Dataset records
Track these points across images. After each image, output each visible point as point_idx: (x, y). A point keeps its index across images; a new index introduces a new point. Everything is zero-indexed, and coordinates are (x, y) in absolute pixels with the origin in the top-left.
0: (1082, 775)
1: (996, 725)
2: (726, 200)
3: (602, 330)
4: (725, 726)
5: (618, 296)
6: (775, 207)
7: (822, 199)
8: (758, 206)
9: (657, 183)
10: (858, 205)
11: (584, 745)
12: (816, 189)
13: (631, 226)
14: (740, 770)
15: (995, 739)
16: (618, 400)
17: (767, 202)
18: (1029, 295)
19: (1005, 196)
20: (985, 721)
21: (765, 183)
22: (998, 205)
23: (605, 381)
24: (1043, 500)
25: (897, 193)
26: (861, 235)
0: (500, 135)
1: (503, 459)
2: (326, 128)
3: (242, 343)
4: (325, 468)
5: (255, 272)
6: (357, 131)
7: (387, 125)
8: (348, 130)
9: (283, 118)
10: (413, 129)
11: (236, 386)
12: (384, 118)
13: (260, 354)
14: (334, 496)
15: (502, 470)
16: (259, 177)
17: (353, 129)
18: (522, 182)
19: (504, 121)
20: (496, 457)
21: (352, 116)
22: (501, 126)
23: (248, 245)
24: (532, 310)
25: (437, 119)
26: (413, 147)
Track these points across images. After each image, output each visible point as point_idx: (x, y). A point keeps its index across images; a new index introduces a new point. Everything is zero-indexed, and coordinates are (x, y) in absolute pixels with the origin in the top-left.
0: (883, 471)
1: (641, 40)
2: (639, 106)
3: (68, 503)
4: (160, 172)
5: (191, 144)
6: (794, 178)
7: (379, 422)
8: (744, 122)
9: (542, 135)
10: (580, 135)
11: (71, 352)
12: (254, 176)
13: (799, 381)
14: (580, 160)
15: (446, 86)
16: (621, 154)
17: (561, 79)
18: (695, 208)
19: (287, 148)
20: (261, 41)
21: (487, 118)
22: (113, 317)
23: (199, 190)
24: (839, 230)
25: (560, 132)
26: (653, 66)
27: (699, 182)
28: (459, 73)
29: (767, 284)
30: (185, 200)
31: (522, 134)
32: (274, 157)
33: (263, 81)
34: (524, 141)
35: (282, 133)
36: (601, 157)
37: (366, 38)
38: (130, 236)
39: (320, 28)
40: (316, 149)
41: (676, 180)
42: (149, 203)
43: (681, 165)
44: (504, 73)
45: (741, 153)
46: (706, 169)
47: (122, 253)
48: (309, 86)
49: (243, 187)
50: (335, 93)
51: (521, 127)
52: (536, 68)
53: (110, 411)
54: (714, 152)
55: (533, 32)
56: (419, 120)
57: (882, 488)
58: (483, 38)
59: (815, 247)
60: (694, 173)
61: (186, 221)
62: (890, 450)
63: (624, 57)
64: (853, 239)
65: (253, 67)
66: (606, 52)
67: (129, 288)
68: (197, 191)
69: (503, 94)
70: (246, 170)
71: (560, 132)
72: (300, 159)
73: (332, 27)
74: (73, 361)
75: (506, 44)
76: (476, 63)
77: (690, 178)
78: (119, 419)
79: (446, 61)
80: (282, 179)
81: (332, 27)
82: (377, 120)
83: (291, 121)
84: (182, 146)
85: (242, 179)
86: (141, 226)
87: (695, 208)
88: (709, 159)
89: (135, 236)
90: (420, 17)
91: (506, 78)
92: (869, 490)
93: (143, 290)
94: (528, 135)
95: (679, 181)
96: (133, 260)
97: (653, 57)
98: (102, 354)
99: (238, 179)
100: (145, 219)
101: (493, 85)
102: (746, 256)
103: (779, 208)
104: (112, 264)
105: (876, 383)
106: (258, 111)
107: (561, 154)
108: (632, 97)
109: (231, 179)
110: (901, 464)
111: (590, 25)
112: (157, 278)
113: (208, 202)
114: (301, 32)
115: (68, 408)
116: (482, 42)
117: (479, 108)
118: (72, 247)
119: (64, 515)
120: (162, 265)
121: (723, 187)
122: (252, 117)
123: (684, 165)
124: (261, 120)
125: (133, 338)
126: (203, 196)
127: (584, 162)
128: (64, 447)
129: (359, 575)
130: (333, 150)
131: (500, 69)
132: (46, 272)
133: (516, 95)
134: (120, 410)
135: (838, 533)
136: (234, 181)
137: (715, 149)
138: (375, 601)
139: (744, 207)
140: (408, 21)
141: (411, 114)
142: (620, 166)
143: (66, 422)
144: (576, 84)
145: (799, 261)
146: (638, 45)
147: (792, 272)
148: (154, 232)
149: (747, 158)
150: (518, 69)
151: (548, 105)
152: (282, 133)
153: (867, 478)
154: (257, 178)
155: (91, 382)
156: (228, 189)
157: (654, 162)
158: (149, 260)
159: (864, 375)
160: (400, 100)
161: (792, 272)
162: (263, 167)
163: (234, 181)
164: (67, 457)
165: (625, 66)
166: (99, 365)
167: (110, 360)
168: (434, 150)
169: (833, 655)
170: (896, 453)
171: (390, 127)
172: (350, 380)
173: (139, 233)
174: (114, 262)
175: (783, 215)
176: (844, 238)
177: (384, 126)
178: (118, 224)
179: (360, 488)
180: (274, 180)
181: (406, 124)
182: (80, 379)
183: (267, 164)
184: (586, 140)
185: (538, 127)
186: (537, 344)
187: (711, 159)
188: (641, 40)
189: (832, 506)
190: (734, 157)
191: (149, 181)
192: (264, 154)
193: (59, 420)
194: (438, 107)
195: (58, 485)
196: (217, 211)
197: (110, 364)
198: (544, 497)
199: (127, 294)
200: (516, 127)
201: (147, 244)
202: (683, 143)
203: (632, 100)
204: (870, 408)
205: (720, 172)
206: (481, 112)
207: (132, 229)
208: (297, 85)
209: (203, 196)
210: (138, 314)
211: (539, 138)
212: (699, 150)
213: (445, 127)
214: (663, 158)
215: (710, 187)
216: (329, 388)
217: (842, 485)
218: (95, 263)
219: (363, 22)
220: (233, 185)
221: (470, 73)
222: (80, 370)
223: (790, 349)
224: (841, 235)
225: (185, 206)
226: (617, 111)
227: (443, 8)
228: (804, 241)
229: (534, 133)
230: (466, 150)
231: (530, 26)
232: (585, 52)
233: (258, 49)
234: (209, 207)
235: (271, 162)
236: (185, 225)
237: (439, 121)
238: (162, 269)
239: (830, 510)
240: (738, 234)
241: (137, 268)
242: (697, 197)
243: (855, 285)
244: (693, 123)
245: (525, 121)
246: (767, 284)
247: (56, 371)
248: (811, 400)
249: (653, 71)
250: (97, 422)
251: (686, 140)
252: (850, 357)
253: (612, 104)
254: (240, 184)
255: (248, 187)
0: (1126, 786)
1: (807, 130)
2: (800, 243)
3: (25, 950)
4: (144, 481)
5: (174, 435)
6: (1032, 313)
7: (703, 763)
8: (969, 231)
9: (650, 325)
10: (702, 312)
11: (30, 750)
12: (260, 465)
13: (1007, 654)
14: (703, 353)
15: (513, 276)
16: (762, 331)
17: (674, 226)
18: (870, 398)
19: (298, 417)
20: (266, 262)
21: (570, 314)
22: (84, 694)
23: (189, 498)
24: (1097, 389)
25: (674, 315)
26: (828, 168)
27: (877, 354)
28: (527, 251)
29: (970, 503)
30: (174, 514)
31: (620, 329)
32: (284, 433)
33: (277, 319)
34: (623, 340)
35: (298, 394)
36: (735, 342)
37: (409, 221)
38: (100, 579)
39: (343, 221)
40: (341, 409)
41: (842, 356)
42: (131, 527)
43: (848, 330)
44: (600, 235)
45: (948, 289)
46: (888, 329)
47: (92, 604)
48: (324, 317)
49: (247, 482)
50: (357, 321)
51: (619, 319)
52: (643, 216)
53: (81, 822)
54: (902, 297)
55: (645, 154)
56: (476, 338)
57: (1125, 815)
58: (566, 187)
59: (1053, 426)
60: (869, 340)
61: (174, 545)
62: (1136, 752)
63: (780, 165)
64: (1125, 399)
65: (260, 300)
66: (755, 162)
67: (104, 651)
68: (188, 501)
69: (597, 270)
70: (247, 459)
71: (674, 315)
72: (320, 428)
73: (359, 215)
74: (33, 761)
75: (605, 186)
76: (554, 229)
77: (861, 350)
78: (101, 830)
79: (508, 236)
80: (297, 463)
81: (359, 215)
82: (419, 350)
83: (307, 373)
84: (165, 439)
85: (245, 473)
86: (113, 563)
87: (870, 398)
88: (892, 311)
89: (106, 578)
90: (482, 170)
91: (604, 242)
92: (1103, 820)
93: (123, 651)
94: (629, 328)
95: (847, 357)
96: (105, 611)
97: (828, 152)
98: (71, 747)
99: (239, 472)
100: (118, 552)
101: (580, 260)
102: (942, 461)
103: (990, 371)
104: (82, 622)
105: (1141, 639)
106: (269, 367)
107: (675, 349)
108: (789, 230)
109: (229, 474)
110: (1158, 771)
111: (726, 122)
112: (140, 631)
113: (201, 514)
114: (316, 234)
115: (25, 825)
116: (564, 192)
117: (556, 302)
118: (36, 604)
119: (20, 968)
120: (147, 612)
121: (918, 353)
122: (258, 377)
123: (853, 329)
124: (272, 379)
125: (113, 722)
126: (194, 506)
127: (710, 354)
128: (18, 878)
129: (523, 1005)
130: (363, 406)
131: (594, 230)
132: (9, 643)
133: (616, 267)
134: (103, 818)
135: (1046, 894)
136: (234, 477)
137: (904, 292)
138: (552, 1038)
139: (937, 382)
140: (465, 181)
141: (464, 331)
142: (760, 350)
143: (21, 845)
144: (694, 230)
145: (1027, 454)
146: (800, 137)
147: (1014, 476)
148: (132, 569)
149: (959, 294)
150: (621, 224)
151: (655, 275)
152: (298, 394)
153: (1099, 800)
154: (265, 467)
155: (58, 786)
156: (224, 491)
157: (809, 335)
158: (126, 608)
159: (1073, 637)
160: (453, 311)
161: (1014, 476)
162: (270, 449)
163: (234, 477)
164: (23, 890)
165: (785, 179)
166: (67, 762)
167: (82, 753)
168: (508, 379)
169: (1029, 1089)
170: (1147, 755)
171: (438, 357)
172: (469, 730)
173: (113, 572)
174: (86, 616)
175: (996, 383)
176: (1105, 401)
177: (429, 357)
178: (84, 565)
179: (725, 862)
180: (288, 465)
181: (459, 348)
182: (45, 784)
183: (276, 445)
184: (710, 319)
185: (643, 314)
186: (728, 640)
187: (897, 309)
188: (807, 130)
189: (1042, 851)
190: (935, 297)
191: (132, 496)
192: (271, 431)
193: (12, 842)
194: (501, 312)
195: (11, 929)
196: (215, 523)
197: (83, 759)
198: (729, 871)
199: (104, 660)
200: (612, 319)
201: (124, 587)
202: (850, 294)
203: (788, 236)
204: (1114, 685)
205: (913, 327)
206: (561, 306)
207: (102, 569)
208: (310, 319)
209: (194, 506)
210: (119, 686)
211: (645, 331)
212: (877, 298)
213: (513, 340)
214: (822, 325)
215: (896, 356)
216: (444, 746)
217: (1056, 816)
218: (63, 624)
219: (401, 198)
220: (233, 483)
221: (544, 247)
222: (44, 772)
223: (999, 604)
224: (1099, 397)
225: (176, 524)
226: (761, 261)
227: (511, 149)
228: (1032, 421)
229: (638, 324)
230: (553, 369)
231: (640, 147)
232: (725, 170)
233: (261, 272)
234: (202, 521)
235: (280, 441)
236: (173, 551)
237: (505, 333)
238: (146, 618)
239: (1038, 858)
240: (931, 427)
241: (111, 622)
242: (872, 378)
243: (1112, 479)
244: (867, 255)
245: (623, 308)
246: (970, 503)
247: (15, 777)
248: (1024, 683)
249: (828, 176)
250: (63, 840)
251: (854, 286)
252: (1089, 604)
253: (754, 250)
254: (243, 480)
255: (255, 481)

• _WORK TO BE COMPLETED_
Copy the lines above word for word, from the start of the records through the line containing "24: (1043, 500)".

• _TASK OUTPUT_
Track these points across images. After each image, output each visible point as point_idx: (x, y). A point keeps its index across images; a new index introduces a new point. Everything is zero-indexed, and coordinates are (x, y) in absolute pixels with the origin in the top-left.
0: (1082, 775)
1: (996, 725)
2: (726, 200)
3: (602, 330)
4: (725, 726)
5: (618, 296)
6: (775, 207)
7: (822, 199)
8: (758, 206)
9: (657, 183)
10: (858, 205)
11: (584, 745)
12: (816, 189)
13: (631, 226)
14: (740, 770)
15: (995, 739)
16: (618, 400)
17: (767, 202)
18: (1029, 295)
19: (1005, 196)
20: (985, 721)
21: (765, 183)
22: (998, 205)
23: (605, 381)
24: (1043, 500)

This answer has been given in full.